→ **YOUR INSTRUCTIONS**: Return, word for word, only the lines of the data below that lie between the line with "cyan arrow: (120, 324)" and the line with "yellow rectangle: (117, 159)", those two lines included.

□ □ □ □ □

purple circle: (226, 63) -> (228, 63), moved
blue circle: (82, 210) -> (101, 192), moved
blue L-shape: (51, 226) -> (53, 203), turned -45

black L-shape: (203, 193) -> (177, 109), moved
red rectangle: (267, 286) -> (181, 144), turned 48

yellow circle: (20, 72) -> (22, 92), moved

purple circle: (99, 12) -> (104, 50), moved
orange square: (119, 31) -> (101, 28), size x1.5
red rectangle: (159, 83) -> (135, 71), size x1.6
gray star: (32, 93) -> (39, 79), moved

□ □ □ □ □

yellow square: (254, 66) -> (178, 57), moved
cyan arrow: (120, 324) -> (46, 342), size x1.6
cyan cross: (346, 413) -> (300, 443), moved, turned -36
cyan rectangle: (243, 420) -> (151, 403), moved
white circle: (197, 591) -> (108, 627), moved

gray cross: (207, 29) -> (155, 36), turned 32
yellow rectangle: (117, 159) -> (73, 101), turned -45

□ □ □ □ □

→ **SOLVED EXERCISE**:
cyan arrow: (120, 324) -> (46, 342), size x1.6
cyan cross: (346, 413) -> (300, 443), moved, turned -36
cyan rectangle: (243, 420) -> (151, 403), moved
white circle: (197, 591) -> (108, 627), moved

gray cross: (207, 29) -> (155, 36), turned 32
yellow rectangle: (117, 159) -> (73, 101), turned -45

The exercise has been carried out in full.